Segment Start: INPUT FOR THIS TASK
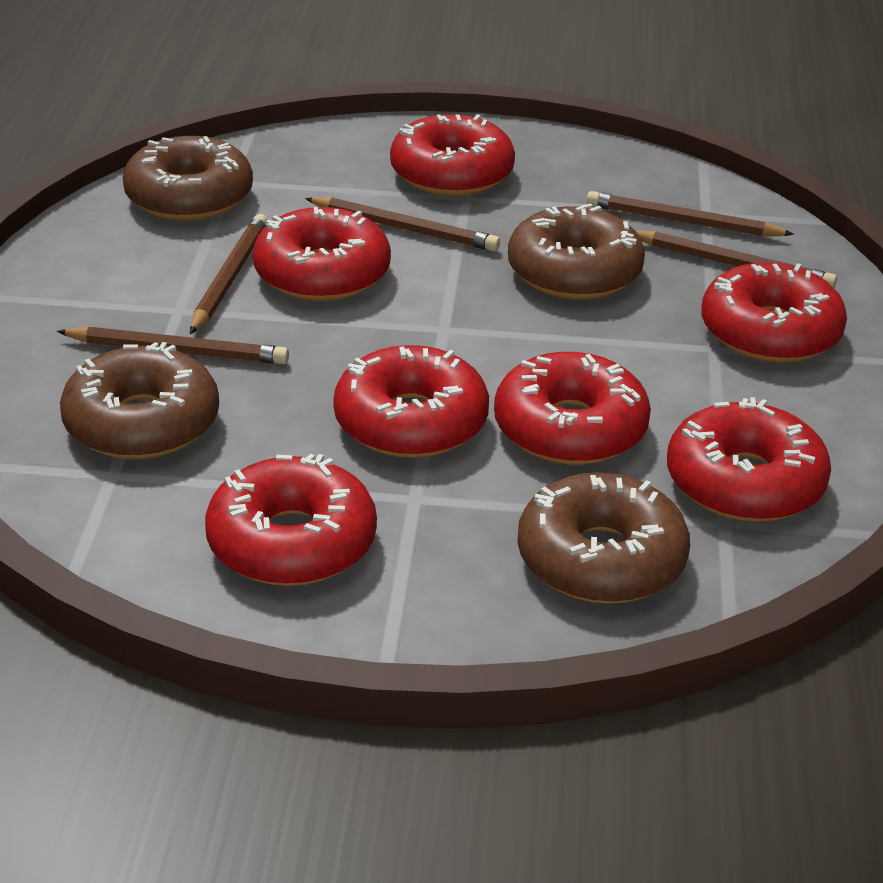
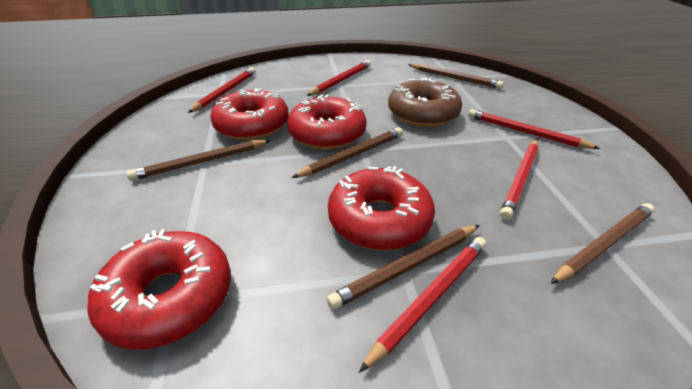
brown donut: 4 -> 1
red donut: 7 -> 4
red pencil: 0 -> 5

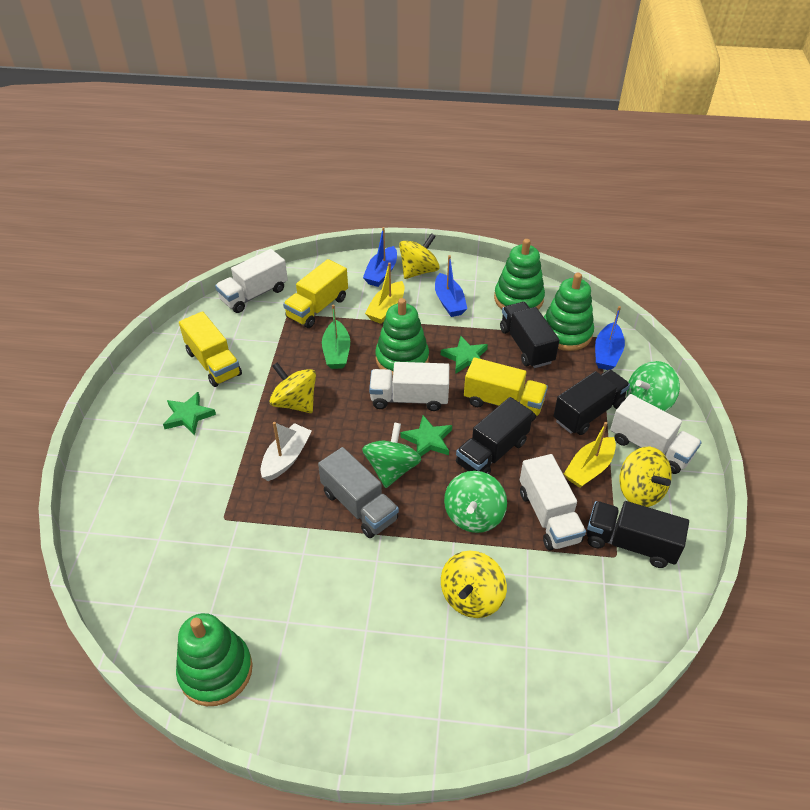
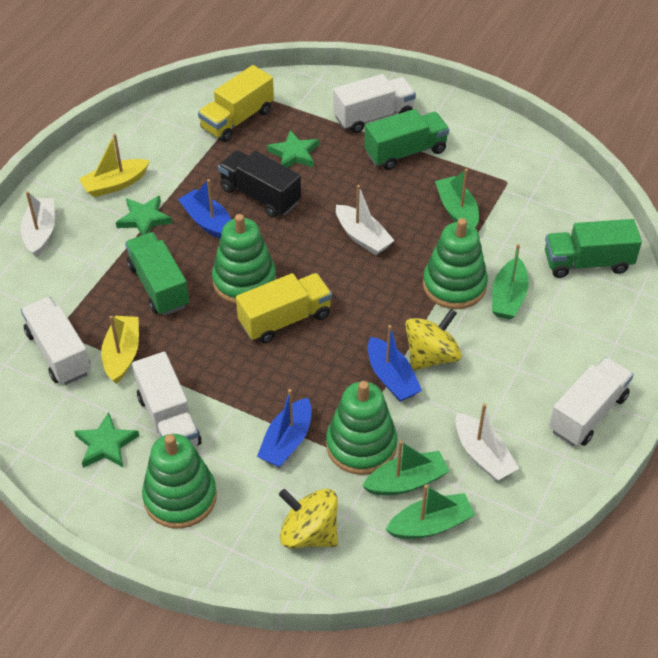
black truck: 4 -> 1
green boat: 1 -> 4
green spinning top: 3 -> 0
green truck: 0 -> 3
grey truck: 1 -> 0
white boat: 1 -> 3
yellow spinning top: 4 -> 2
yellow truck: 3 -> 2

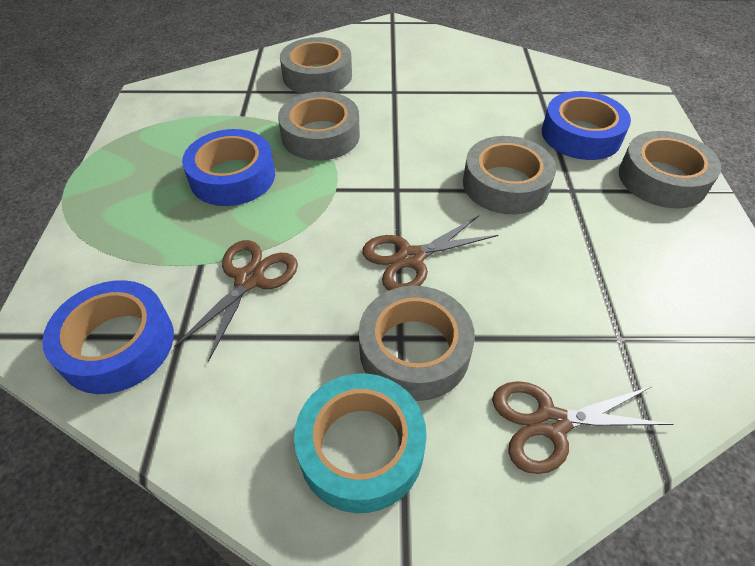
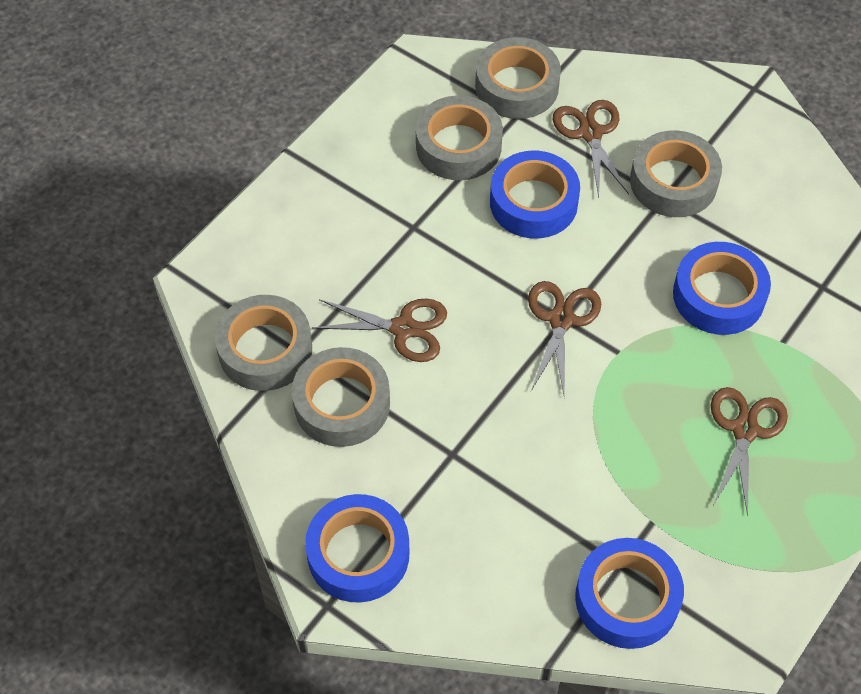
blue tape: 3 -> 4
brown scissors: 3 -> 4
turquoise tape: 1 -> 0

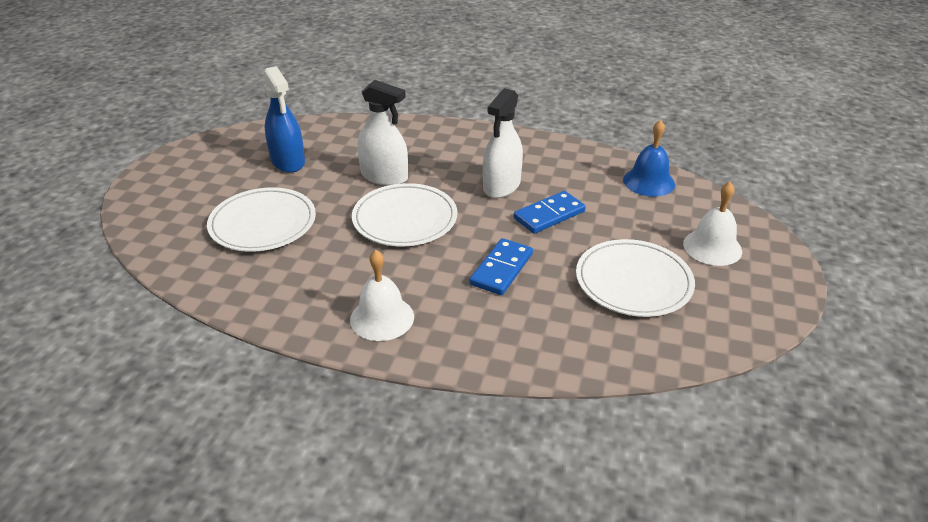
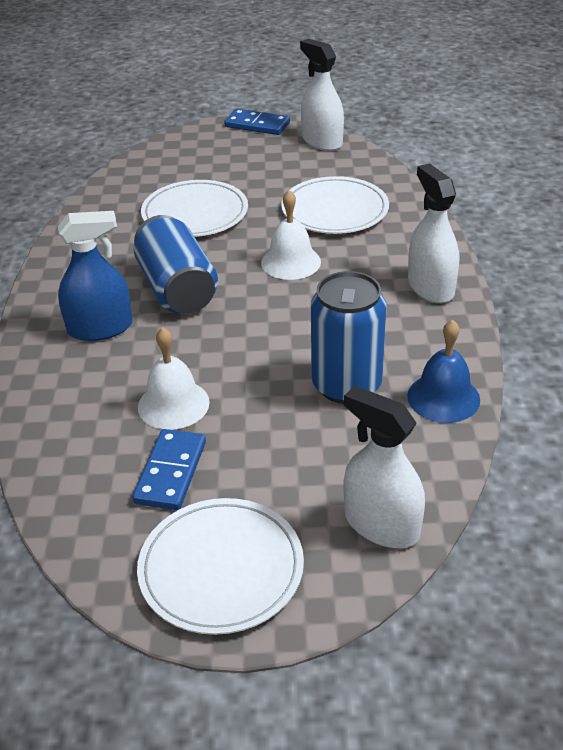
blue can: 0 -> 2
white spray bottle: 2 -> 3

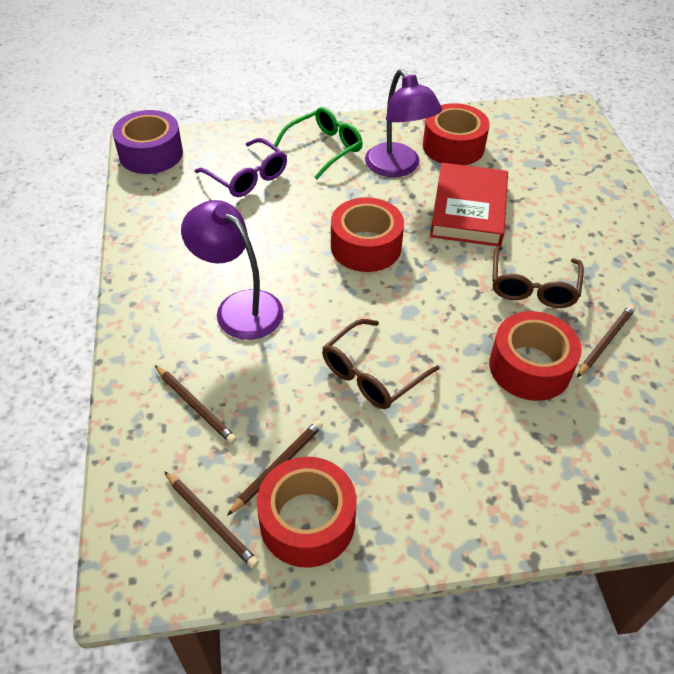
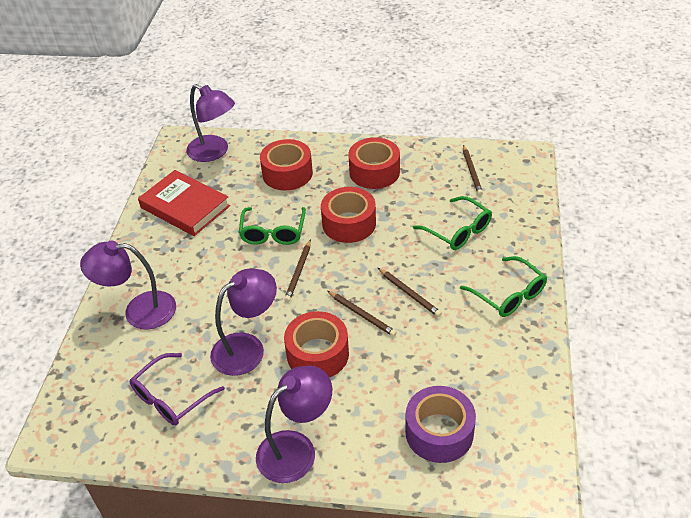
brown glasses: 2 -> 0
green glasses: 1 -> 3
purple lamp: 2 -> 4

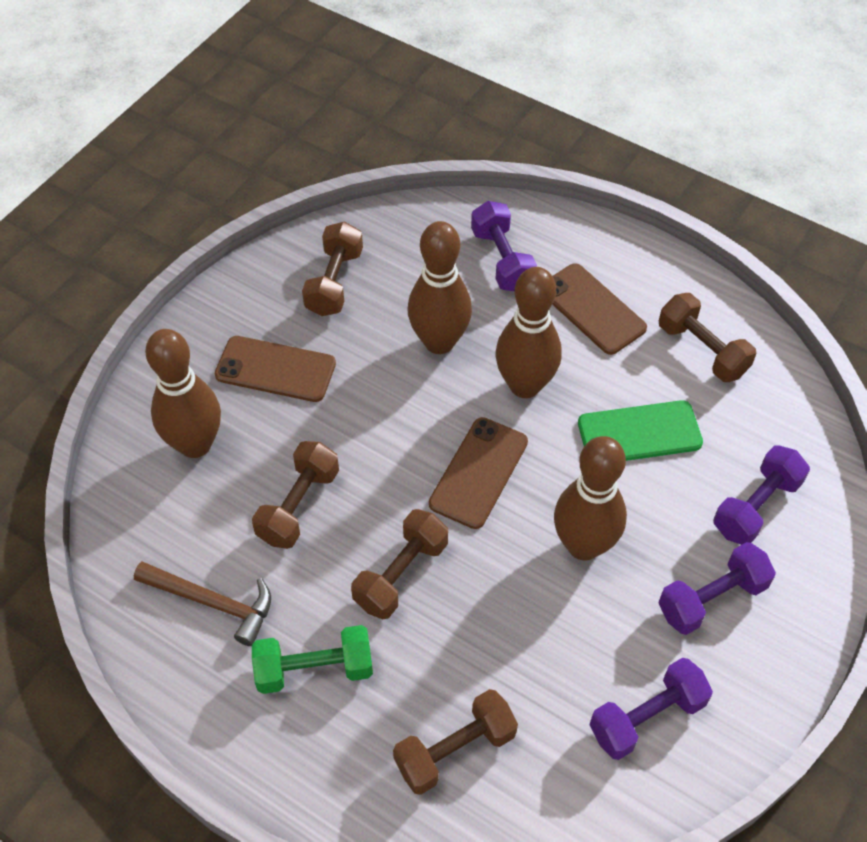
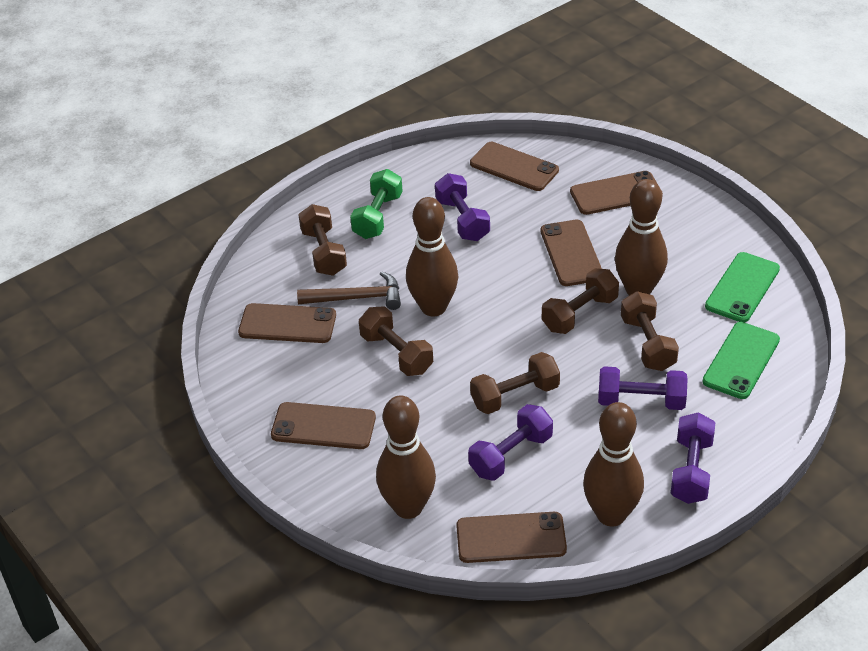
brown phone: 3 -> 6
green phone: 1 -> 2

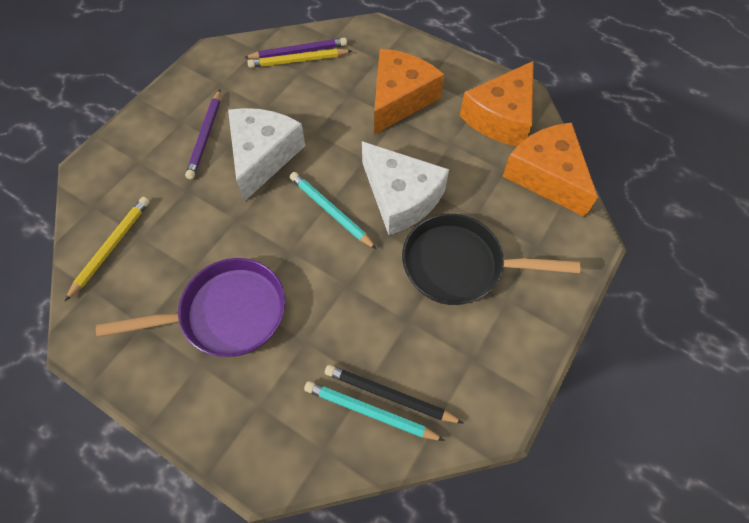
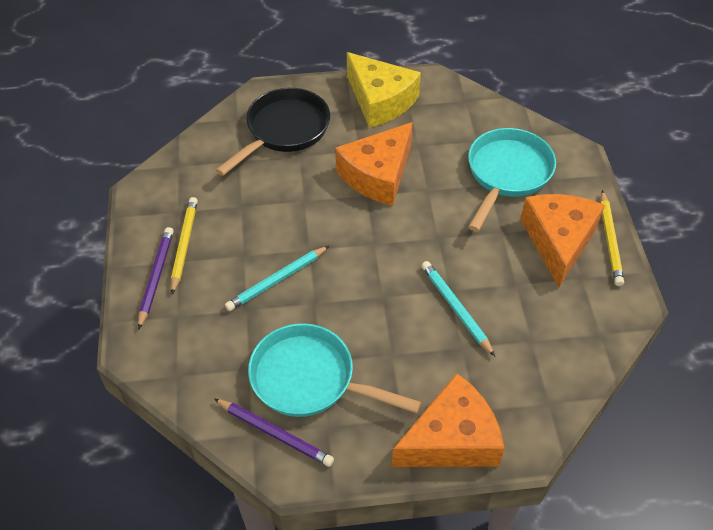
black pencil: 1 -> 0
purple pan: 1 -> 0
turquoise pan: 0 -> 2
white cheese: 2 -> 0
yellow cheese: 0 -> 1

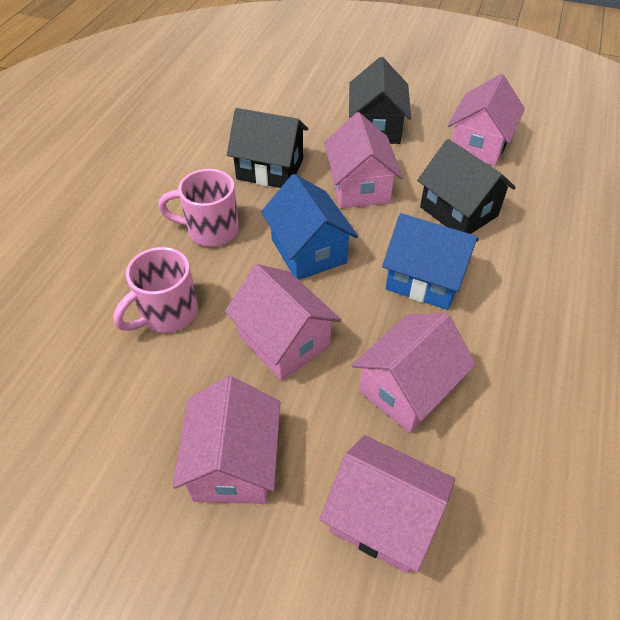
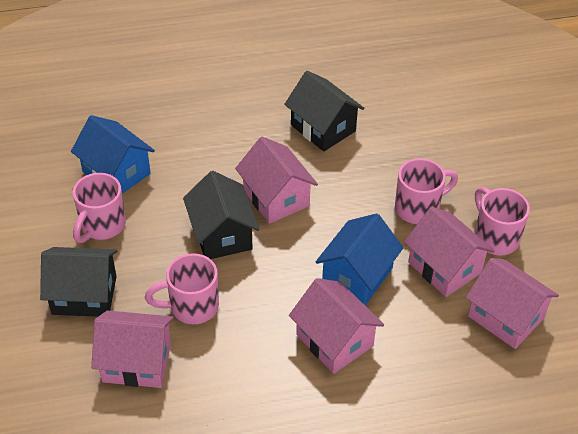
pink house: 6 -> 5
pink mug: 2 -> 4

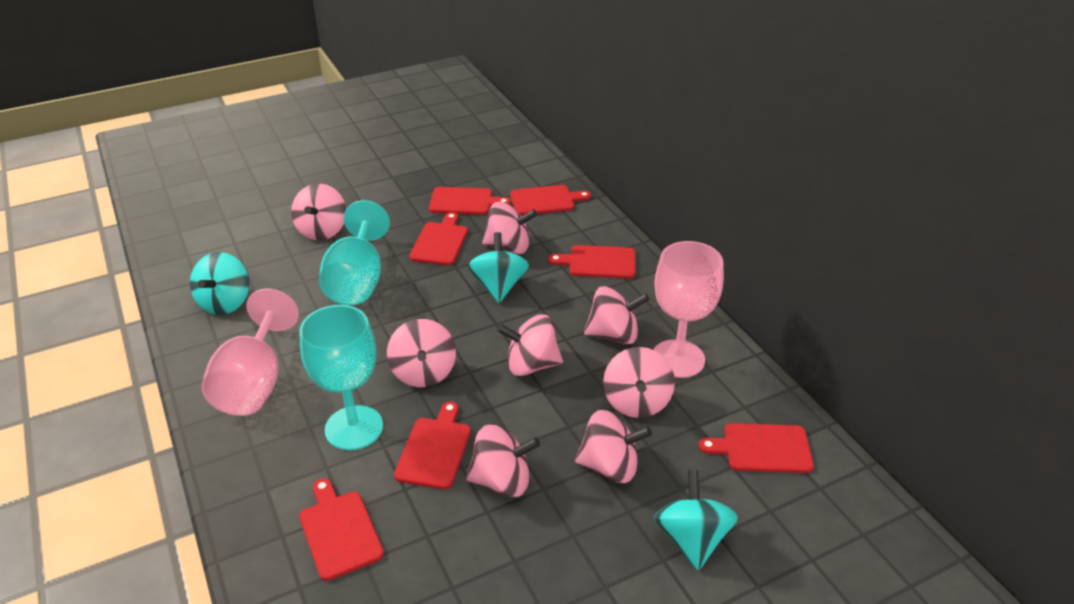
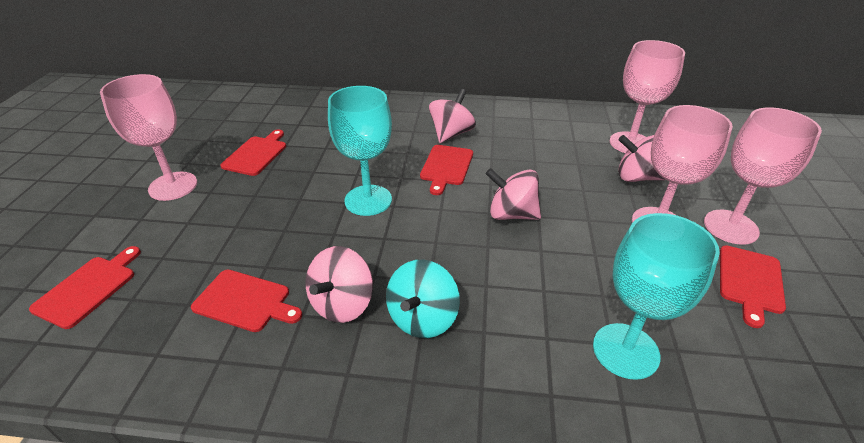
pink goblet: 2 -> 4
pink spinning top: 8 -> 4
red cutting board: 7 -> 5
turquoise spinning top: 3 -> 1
Segment End: INPUT FOR THIS TASK
Only the lines from the one containing "purple pan: 1 -> 0" through the last line of the entries, both included, should be repeated exactly, and the pictures should be left out.

## TASK ANSWER
purple pan: 1 -> 0
turquoise pan: 0 -> 2
white cheese: 2 -> 0
yellow cheese: 0 -> 1

pink house: 6 -> 5
pink mug: 2 -> 4

pink goblet: 2 -> 4
pink spinning top: 8 -> 4
red cutting board: 7 -> 5
turquoise spinning top: 3 -> 1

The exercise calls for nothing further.